- Exercise directions
What you return must be an exact copy of the lines in the listing below between the line holding "red house [511,367,603,464]" and the line holding "camera: 45 degrees right, 15 degrees down", inclusive, and nothing more.

[Provided material — start]

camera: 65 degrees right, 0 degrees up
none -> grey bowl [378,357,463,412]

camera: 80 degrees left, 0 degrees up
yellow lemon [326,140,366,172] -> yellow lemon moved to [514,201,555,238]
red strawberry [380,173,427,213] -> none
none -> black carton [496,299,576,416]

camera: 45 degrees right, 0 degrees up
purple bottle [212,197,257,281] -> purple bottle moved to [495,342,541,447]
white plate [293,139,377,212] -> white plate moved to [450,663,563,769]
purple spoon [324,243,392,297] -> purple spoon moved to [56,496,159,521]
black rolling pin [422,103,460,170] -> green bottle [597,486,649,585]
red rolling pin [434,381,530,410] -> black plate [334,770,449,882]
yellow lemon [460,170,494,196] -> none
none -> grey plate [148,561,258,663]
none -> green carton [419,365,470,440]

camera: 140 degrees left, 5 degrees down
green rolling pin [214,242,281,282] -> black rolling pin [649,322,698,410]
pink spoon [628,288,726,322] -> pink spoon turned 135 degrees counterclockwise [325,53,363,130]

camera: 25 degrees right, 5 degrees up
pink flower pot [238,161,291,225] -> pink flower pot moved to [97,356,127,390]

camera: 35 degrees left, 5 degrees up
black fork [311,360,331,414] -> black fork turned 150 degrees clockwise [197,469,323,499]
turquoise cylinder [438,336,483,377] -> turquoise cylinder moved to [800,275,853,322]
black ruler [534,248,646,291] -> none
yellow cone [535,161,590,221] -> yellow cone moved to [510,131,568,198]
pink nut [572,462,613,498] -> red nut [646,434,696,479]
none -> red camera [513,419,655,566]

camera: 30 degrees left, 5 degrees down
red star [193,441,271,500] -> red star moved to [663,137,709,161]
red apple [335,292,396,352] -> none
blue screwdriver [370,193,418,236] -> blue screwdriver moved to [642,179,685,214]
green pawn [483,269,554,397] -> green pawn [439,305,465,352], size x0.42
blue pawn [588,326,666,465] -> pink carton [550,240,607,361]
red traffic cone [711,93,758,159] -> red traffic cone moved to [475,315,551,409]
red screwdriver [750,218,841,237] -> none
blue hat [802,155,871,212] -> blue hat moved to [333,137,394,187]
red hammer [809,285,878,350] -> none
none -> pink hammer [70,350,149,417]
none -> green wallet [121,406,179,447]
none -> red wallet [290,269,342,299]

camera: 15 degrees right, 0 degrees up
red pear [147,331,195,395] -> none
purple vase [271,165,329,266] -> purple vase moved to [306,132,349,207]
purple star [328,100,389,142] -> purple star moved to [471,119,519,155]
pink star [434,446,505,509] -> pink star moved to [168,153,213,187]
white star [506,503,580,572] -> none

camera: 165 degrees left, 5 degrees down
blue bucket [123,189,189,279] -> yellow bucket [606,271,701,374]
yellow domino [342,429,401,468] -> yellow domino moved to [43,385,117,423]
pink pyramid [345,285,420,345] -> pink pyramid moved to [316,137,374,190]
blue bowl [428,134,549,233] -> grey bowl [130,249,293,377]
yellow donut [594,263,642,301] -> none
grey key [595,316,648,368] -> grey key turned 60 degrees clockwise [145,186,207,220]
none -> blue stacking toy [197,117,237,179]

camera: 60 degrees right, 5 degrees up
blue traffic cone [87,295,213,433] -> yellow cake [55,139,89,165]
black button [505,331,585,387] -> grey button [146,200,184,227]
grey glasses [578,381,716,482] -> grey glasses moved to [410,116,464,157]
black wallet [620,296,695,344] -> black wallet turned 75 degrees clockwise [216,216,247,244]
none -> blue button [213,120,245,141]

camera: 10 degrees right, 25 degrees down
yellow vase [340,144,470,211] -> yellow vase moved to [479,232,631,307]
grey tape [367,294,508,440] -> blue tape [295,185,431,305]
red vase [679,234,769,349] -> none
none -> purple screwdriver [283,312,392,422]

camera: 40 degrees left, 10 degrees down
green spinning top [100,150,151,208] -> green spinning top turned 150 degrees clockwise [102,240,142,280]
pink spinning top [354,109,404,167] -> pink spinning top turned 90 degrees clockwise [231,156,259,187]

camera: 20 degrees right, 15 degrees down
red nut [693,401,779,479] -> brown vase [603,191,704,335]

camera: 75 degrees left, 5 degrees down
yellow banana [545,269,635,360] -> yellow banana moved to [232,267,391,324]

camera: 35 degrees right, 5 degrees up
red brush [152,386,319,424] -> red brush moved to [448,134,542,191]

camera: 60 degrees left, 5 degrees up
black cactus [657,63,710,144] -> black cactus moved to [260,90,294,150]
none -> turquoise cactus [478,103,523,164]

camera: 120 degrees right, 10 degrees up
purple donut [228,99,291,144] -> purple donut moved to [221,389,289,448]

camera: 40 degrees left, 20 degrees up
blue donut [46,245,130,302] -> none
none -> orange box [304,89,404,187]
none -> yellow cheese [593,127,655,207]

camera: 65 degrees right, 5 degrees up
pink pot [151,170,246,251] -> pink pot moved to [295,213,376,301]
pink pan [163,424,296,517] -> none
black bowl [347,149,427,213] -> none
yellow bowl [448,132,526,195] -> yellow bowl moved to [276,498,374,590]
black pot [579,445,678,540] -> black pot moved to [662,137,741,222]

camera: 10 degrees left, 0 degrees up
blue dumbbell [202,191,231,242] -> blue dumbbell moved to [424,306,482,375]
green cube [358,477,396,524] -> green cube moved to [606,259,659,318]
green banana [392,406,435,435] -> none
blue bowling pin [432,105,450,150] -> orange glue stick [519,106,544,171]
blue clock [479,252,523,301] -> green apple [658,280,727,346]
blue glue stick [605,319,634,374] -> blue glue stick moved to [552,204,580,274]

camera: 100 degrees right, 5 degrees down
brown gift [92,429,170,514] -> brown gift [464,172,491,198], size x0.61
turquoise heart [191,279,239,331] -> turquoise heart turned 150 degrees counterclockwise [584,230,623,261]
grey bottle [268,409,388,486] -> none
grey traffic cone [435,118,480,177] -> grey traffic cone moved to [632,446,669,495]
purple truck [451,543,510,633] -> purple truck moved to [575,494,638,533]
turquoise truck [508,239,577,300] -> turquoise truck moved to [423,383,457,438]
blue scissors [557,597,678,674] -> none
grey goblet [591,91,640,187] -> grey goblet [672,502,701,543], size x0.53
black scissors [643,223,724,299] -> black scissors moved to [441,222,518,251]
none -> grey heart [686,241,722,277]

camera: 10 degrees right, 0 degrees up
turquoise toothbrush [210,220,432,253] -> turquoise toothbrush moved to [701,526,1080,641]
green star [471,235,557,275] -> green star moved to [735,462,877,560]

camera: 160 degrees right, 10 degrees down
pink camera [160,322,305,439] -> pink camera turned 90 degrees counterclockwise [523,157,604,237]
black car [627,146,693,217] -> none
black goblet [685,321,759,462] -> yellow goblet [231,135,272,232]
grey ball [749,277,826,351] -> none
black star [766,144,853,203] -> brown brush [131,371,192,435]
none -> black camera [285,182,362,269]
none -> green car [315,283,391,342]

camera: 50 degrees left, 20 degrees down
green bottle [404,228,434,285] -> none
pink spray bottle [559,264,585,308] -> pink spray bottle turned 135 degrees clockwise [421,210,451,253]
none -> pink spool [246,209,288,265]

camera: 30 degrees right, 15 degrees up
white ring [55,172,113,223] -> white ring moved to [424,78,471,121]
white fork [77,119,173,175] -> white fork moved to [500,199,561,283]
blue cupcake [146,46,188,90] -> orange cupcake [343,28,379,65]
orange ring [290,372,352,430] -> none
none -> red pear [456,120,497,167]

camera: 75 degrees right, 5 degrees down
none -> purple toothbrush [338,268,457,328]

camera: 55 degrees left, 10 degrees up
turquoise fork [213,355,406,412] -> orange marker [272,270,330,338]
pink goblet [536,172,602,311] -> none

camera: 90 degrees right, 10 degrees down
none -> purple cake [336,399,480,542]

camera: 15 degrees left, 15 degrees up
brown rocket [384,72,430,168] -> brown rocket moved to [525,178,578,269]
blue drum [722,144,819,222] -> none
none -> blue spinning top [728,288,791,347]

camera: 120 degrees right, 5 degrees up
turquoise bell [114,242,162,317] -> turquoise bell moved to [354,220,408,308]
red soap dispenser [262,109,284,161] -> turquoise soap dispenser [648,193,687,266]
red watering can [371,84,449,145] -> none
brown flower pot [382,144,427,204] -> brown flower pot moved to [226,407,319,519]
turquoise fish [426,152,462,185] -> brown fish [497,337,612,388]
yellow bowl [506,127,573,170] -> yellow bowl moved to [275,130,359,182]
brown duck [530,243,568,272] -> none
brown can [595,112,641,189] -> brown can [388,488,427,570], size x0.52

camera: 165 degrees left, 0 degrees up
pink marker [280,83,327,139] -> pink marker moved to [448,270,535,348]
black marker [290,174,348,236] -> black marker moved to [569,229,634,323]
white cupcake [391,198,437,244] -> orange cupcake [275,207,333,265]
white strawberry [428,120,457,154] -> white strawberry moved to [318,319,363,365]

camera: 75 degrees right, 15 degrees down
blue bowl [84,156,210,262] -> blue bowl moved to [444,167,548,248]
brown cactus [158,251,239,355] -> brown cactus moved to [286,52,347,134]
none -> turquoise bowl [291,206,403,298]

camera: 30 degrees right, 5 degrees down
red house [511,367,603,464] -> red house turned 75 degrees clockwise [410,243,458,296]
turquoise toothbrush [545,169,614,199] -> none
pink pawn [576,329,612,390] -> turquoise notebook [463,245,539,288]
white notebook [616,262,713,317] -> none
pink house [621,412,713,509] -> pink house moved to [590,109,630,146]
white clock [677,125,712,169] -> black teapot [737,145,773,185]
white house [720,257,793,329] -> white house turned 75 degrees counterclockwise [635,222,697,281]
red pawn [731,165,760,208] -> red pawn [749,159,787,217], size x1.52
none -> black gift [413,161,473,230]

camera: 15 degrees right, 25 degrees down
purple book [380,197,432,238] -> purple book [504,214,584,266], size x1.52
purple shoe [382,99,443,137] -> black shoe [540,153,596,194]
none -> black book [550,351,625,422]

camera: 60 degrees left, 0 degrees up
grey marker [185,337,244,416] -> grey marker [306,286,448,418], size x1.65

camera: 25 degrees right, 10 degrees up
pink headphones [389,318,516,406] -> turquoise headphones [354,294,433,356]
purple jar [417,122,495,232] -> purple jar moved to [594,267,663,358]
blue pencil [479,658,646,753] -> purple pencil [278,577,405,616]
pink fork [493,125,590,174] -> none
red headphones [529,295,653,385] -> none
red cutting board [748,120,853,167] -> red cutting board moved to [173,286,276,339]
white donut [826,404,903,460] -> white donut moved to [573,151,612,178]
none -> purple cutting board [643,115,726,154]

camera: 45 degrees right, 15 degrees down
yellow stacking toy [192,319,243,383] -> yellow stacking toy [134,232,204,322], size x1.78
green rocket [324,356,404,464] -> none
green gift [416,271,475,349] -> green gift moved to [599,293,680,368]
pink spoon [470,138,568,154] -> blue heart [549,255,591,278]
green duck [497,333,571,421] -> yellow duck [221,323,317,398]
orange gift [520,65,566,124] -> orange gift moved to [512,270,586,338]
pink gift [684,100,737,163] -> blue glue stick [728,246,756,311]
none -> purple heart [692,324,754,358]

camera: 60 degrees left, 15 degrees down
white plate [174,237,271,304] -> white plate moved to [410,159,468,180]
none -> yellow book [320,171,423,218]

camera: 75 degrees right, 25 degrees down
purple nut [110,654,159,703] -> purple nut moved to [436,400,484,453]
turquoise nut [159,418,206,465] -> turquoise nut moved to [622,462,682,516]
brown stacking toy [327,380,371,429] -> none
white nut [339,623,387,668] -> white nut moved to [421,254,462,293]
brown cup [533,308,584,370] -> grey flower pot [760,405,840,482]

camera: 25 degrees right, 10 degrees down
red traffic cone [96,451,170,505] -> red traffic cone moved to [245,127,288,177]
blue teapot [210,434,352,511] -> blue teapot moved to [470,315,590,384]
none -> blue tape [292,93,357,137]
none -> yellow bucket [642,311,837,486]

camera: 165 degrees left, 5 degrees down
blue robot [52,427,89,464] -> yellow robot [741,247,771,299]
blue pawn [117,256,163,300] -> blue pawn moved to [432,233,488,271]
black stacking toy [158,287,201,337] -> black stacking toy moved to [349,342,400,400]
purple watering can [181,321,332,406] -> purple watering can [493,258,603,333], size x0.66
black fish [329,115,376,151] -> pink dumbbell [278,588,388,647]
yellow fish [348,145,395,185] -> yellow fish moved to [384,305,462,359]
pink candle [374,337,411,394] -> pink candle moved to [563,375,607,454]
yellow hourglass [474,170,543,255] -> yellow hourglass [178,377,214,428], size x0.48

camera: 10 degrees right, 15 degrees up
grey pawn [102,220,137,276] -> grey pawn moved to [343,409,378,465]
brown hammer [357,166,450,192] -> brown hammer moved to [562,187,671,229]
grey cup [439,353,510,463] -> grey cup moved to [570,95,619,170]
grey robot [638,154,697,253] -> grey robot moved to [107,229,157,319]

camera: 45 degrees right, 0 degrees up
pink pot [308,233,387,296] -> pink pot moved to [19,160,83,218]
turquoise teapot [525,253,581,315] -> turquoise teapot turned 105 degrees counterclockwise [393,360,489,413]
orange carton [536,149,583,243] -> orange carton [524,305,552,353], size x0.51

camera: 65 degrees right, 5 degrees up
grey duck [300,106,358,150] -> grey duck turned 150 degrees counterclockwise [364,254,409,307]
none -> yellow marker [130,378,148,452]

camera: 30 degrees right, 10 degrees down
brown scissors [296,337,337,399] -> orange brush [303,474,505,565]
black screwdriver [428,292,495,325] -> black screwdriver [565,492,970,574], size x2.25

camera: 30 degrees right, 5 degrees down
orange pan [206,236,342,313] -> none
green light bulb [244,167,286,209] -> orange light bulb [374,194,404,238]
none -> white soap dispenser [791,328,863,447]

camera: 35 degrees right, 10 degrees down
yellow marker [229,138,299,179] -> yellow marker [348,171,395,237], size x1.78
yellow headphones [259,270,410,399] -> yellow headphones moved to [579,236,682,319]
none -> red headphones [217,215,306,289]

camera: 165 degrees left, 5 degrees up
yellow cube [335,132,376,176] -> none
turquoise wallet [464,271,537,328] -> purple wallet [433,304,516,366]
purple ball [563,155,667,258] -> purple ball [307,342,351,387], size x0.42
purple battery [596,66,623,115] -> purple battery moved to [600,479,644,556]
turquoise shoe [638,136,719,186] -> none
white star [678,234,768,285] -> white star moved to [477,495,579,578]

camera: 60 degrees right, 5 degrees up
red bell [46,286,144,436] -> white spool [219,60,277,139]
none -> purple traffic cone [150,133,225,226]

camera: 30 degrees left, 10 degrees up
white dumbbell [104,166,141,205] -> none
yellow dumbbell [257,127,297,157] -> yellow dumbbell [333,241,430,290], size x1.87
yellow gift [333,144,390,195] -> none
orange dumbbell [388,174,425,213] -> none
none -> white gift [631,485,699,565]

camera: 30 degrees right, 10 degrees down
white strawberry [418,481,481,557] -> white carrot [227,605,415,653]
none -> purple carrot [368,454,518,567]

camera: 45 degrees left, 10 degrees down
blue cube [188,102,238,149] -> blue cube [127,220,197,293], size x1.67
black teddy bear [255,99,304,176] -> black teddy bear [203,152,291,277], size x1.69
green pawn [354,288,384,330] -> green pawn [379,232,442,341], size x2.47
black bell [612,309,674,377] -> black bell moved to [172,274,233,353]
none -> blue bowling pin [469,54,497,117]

[Provided material — finish]

- Written answer
red house [511,367,603,464] -> red house turned 75 degrees clockwise [410,243,458,296]
turquoise toothbrush [545,169,614,199] -> none
pink pawn [576,329,612,390] -> turquoise notebook [463,245,539,288]
white notebook [616,262,713,317] -> none
pink house [621,412,713,509] -> pink house moved to [590,109,630,146]
white clock [677,125,712,169] -> black teapot [737,145,773,185]
white house [720,257,793,329] -> white house turned 75 degrees counterclockwise [635,222,697,281]
red pawn [731,165,760,208] -> red pawn [749,159,787,217], size x1.52
none -> black gift [413,161,473,230]

camera: 15 degrees right, 25 degrees down
purple book [380,197,432,238] -> purple book [504,214,584,266], size x1.52
purple shoe [382,99,443,137] -> black shoe [540,153,596,194]
none -> black book [550,351,625,422]

camera: 60 degrees left, 0 degrees up
grey marker [185,337,244,416] -> grey marker [306,286,448,418], size x1.65

camera: 25 degrees right, 10 degrees up
pink headphones [389,318,516,406] -> turquoise headphones [354,294,433,356]
purple jar [417,122,495,232] -> purple jar moved to [594,267,663,358]
blue pencil [479,658,646,753] -> purple pencil [278,577,405,616]
pink fork [493,125,590,174] -> none
red headphones [529,295,653,385] -> none
red cutting board [748,120,853,167] -> red cutting board moved to [173,286,276,339]
white donut [826,404,903,460] -> white donut moved to [573,151,612,178]
none -> purple cutting board [643,115,726,154]

camera: 45 degrees right, 15 degrees down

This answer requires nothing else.